> PROVIDED DATA
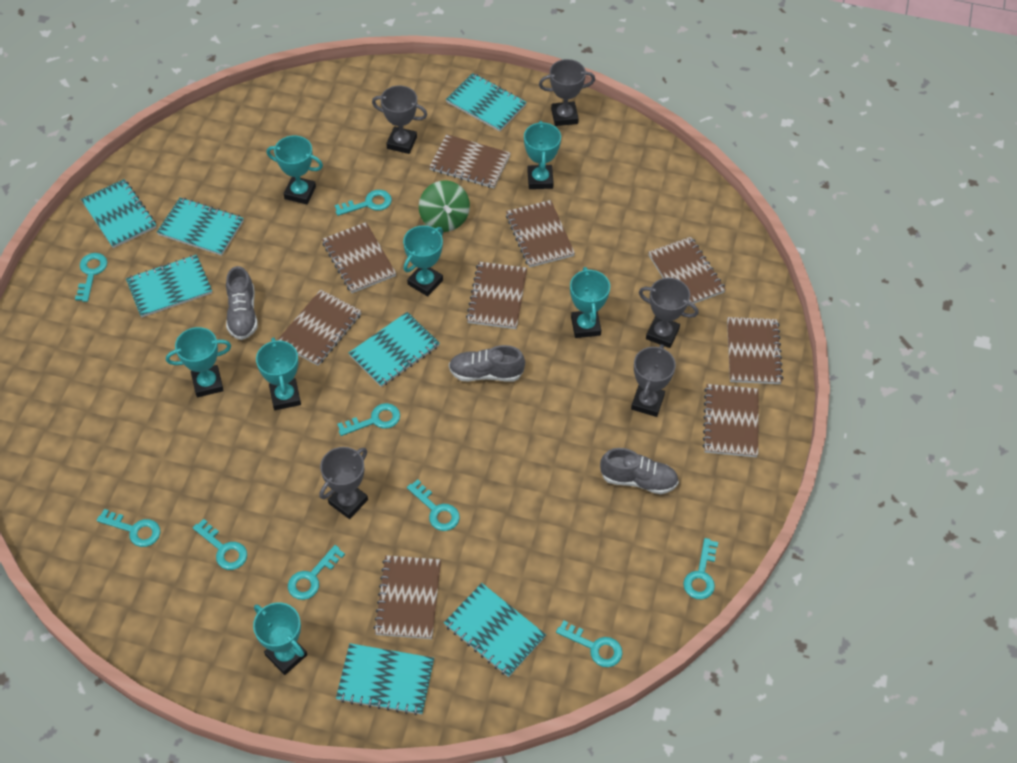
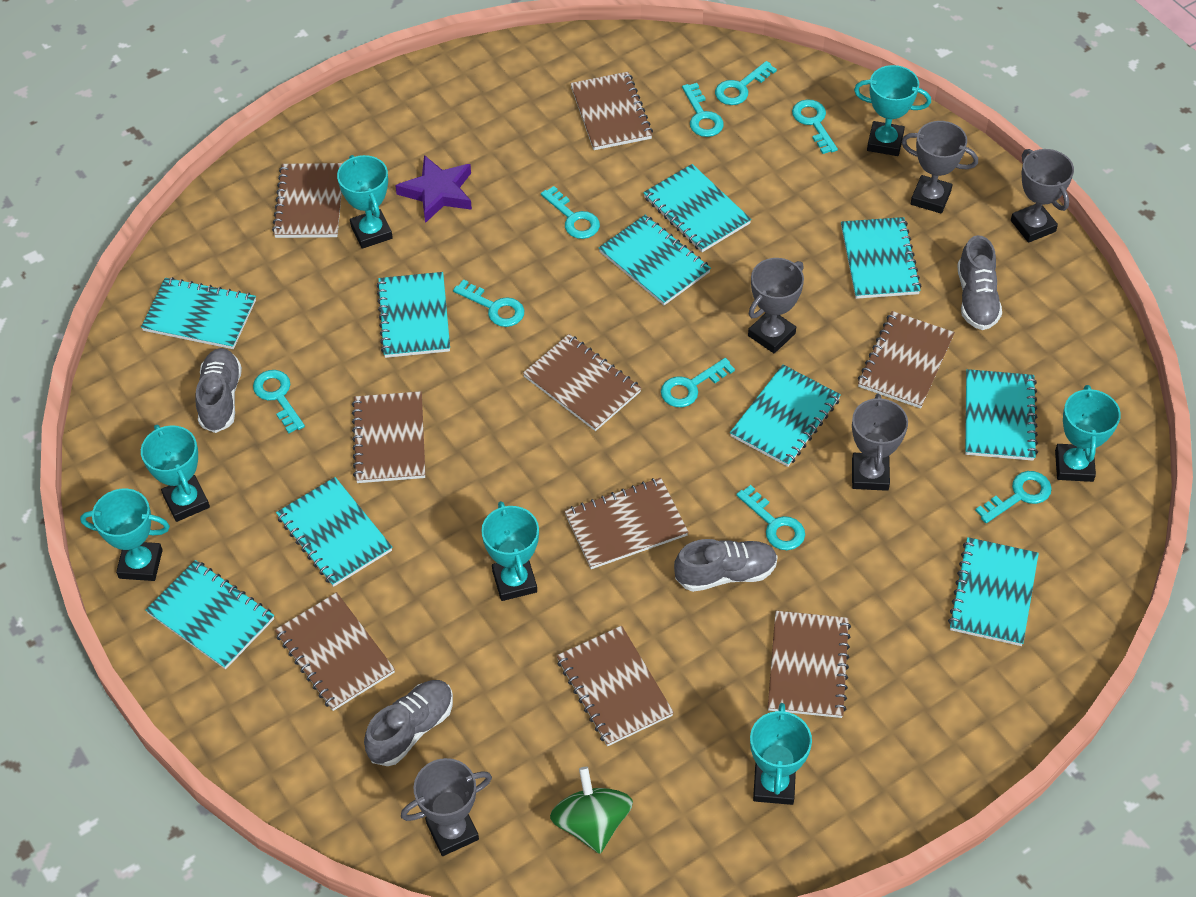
grey shoe: 3 -> 4
purple star: 0 -> 1
turquoise notebook: 7 -> 10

> EXERCISE INSTRUCTIONS
For the data above, return an exact copy that contains no pictures.

> RESPONSE TO THE TASK
grey shoe: 3 -> 4
purple star: 0 -> 1
turquoise notebook: 7 -> 10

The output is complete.